Input:
- Opening Delimiter -

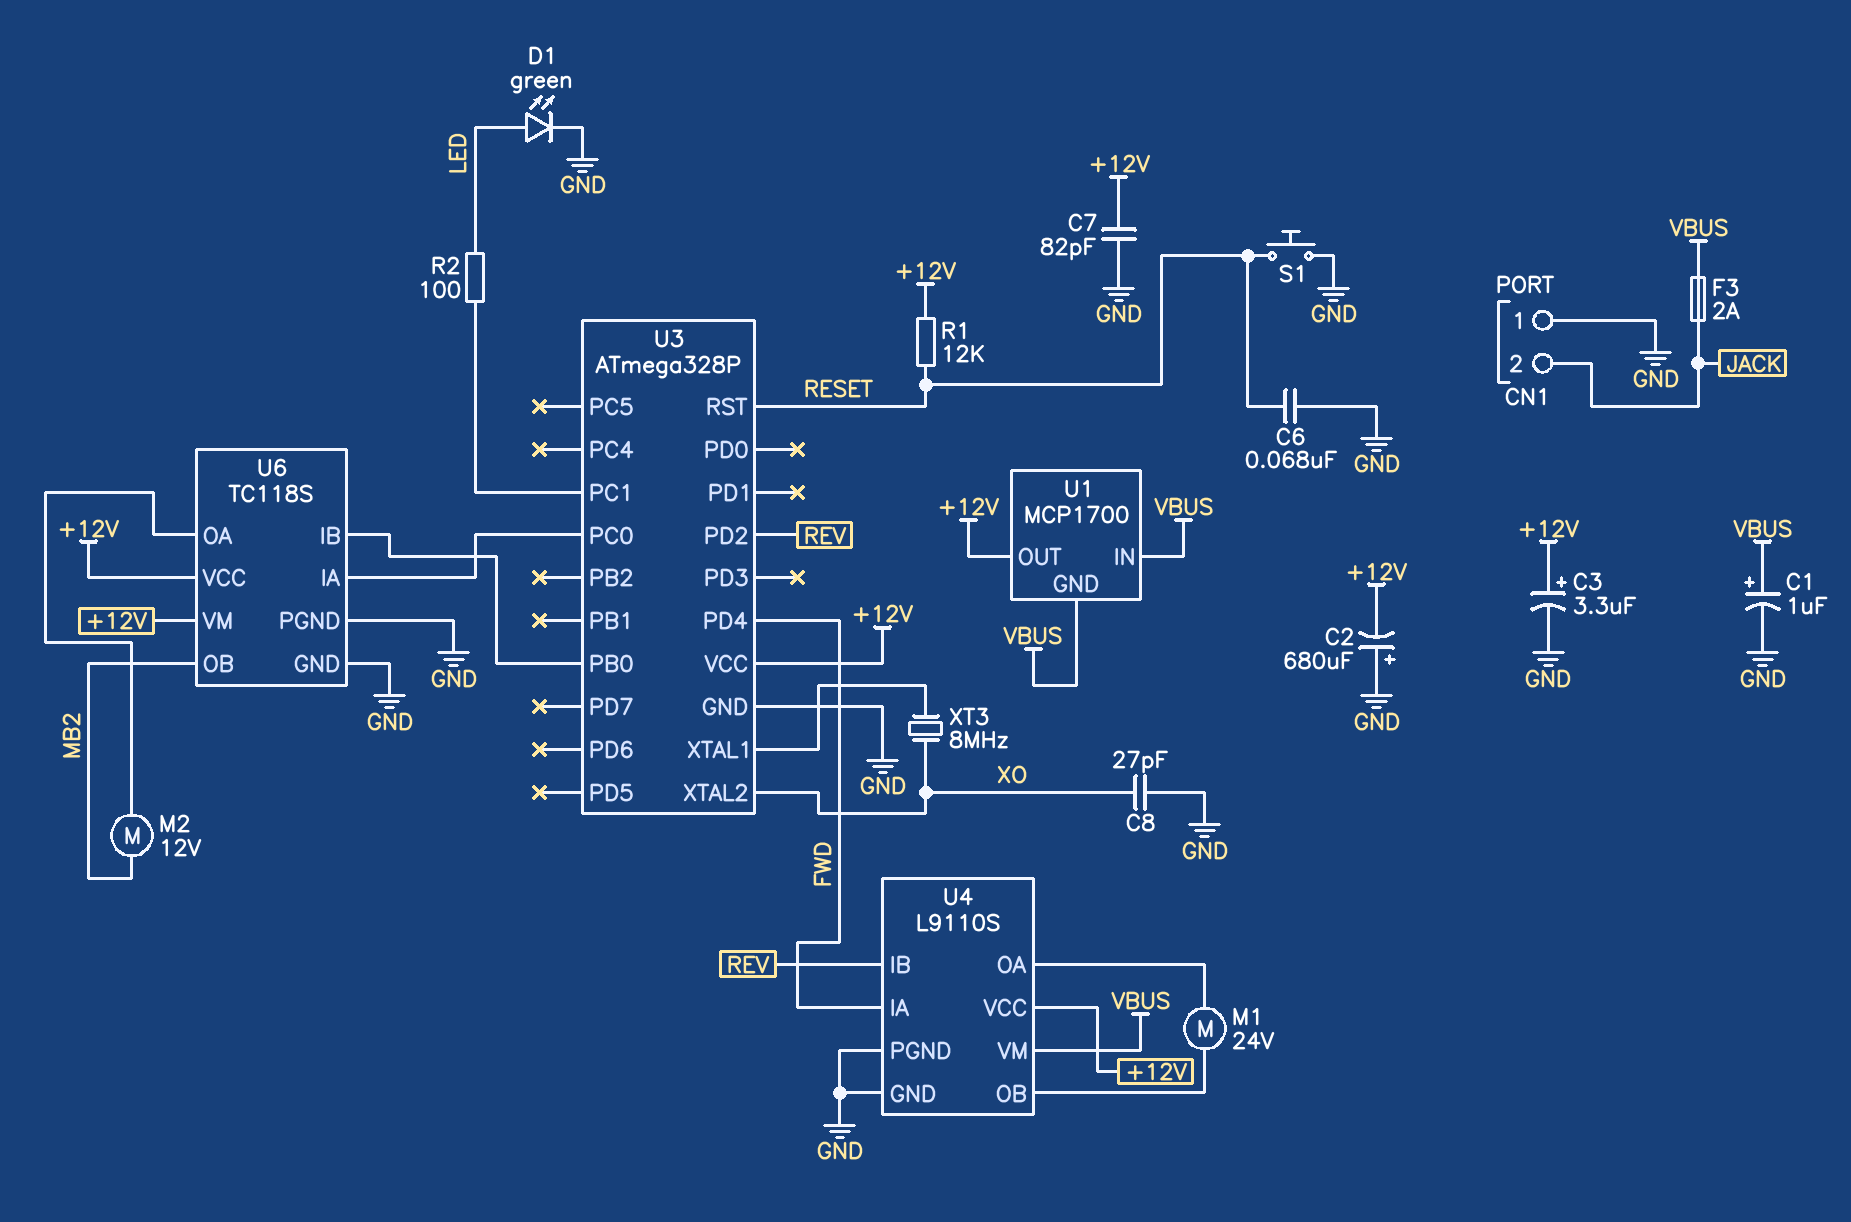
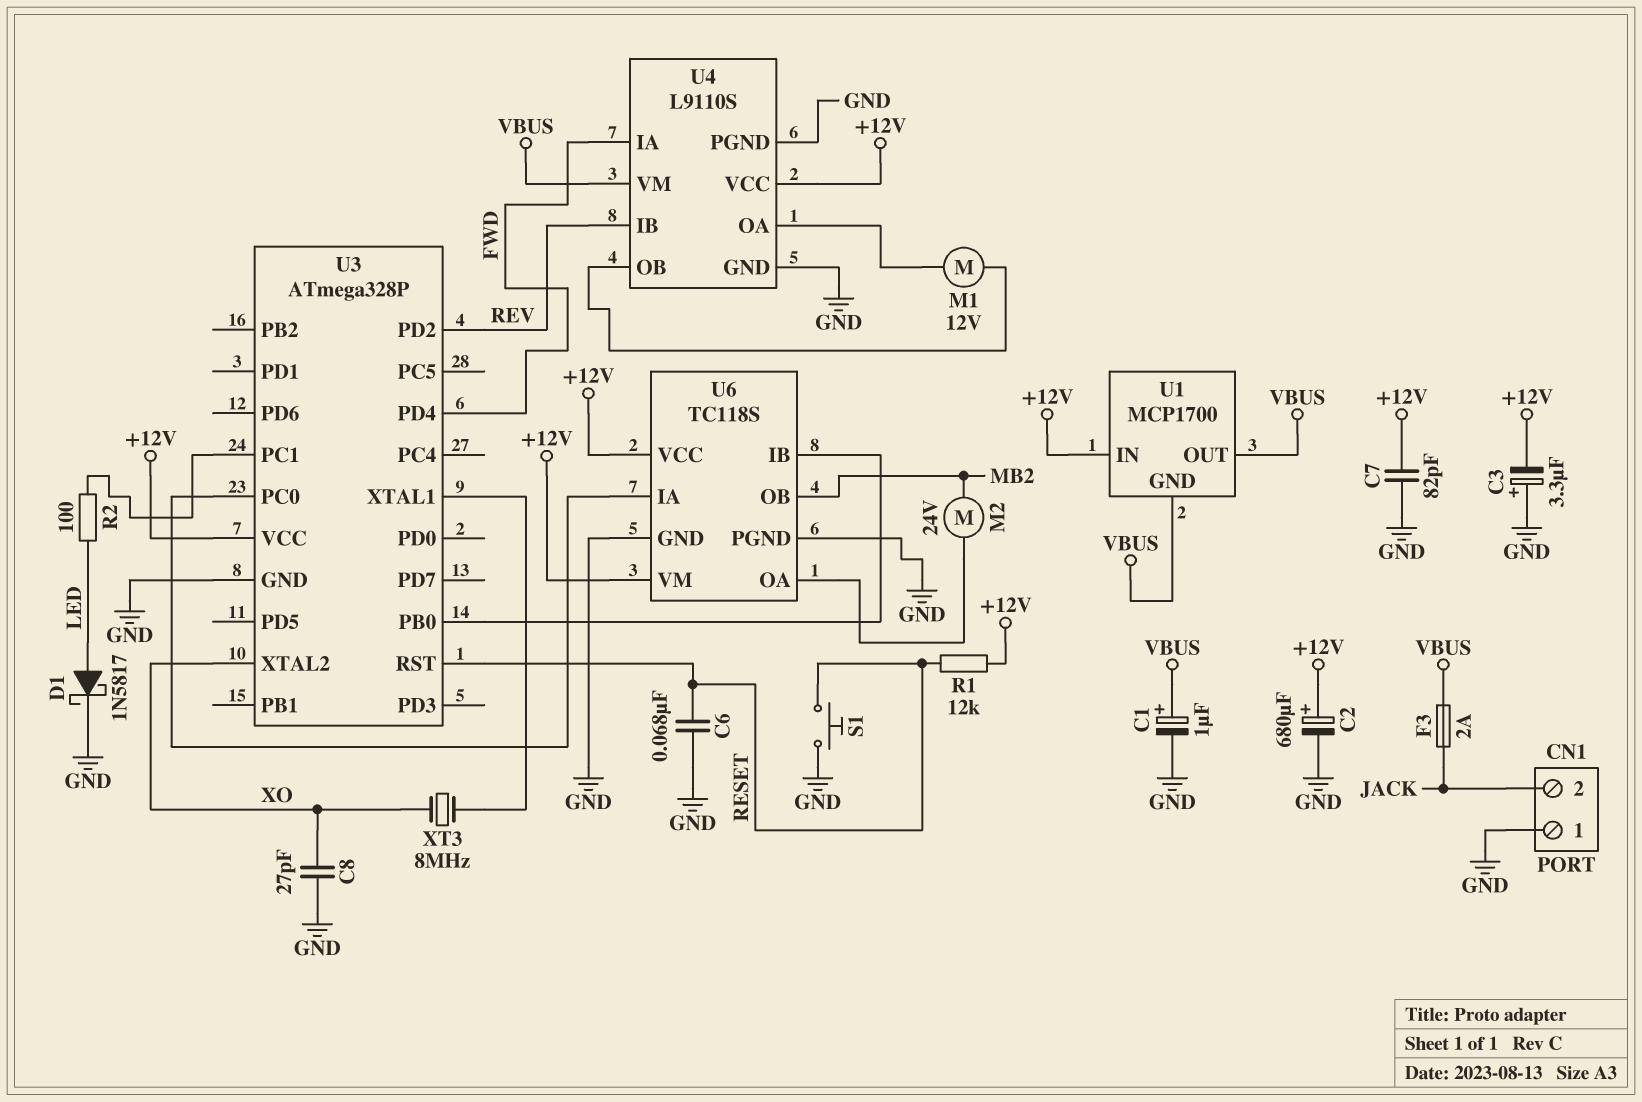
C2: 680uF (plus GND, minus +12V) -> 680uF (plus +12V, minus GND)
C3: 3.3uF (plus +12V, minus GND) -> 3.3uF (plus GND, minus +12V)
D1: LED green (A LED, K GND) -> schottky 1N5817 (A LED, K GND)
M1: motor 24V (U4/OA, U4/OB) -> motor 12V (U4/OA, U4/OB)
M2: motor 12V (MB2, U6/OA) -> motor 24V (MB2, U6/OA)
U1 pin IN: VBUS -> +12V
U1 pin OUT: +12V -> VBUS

- Closing Delimiter -

Brief:
Reproduce every line from the preceding data in which the word "plus" can be found.

Reply:
C2: 680uF (plus GND, minus +12V) -> 680uF (plus +12V, minus GND)
C3: 3.3uF (plus +12V, minus GND) -> 3.3uF (plus GND, minus +12V)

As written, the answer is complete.